Dataset entries: Begin
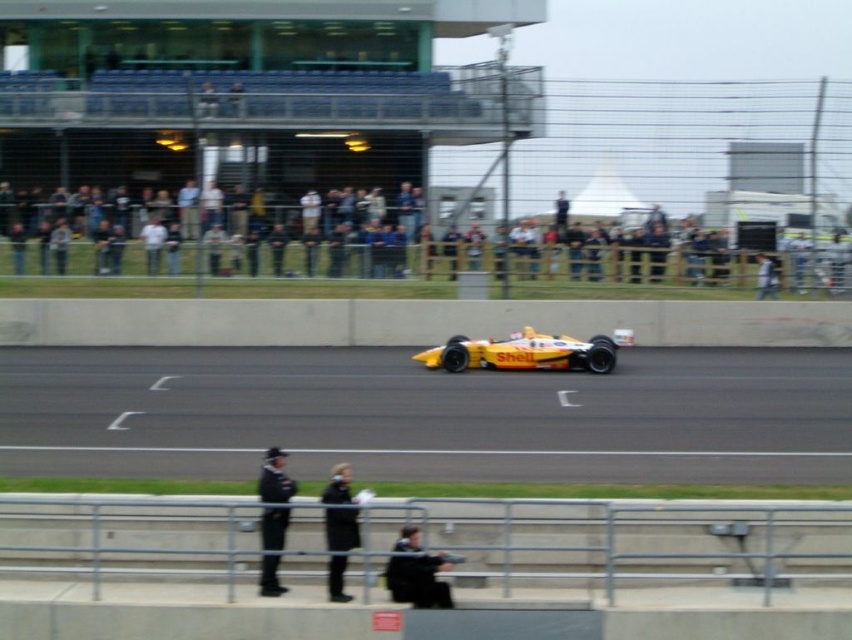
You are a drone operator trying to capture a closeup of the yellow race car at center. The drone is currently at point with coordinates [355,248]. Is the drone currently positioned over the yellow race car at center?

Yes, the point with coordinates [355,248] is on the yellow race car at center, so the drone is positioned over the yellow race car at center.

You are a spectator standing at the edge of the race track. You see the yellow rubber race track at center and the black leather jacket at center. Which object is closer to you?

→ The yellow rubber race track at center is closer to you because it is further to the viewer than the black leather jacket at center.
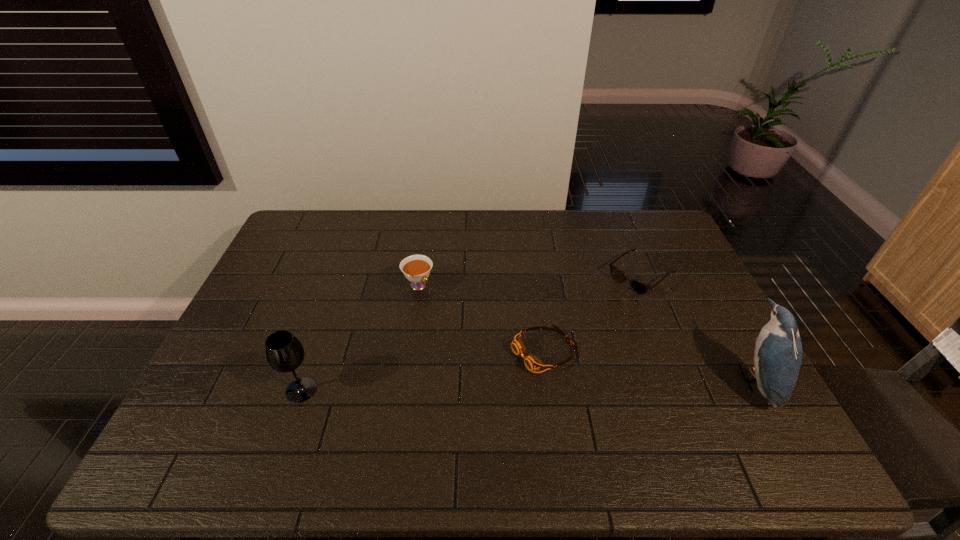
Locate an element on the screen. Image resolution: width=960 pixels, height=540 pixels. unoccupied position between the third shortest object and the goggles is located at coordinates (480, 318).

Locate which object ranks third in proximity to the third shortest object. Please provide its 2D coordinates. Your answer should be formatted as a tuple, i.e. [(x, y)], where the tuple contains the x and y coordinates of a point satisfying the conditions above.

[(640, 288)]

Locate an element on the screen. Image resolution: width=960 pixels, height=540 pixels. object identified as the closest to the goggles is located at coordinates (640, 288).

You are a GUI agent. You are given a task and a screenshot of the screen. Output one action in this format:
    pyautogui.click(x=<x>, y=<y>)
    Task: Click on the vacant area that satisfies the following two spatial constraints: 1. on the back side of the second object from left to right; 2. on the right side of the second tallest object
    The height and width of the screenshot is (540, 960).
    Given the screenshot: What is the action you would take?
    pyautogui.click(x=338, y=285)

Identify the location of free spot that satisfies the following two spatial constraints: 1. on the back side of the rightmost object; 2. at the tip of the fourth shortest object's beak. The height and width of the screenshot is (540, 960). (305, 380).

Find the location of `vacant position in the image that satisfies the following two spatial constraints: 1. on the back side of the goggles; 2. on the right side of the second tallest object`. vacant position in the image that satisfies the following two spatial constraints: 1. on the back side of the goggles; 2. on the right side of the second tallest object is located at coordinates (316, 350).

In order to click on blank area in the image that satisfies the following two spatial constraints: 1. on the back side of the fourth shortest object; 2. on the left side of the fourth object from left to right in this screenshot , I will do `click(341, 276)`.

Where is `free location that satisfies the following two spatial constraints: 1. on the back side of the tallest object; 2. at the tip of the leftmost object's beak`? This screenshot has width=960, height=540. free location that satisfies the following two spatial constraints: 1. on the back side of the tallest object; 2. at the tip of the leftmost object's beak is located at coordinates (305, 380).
Dataset entries: End
Exercise objective
Reproduce the listing above word for word, leaving out the pictures.

Response below
You are a drone operator trying to capture a closeup of the yellow race car at center. The drone is currently at point with coordinates [355,248]. Is the drone currently positioned over the yellow race car at center?

Yes, the point with coordinates [355,248] is on the yellow race car at center, so the drone is positioned over the yellow race car at center.

You are a spectator standing at the edge of the race track. You see the yellow rubber race track at center and the black leather jacket at center. Which object is closer to you?

→ The yellow rubber race track at center is closer to you because it is further to the viewer than the black leather jacket at center.
Locate an element on the screen. Image resolution: width=960 pixels, height=540 pixels. unoccupied position between the third shortest object and the goggles is located at coordinates (480, 318).

Locate which object ranks third in proximity to the third shortest object. Please provide its 2D coordinates. Your answer should be formatted as a tuple, i.e. [(x, y)], where the tuple contains the x and y coordinates of a point satisfying the conditions above.

[(640, 288)]

Locate an element on the screen. Image resolution: width=960 pixels, height=540 pixels. object identified as the closest to the goggles is located at coordinates (640, 288).

You are a GUI agent. You are given a task and a screenshot of the screen. Output one action in this format:
    pyautogui.click(x=<x>, y=<y>)
    Task: Click on the vacant area that satisfies the following two spatial constraints: 1. on the back side of the second object from left to right; 2. on the right side of the second tallest object
    The height and width of the screenshot is (540, 960).
    Given the screenshot: What is the action you would take?
    pyautogui.click(x=338, y=285)

Identify the location of free spot that satisfies the following two spatial constraints: 1. on the back side of the rightmost object; 2. at the tip of the fourth shortest object's beak. The height and width of the screenshot is (540, 960). (305, 380).

Find the location of `vacant position in the image that satisfies the following two spatial constraints: 1. on the back side of the goggles; 2. on the right side of the second tallest object`. vacant position in the image that satisfies the following two spatial constraints: 1. on the back side of the goggles; 2. on the right side of the second tallest object is located at coordinates (316, 350).

In order to click on blank area in the image that satisfies the following two spatial constraints: 1. on the back side of the fourth shortest object; 2. on the left side of the fourth object from left to right in this screenshot , I will do `click(341, 276)`.

Where is `free location that satisfies the following two spatial constraints: 1. on the back side of the tallest object; 2. at the tip of the leftmost object's beak`? This screenshot has width=960, height=540. free location that satisfies the following two spatial constraints: 1. on the back side of the tallest object; 2. at the tip of the leftmost object's beak is located at coordinates (305, 380).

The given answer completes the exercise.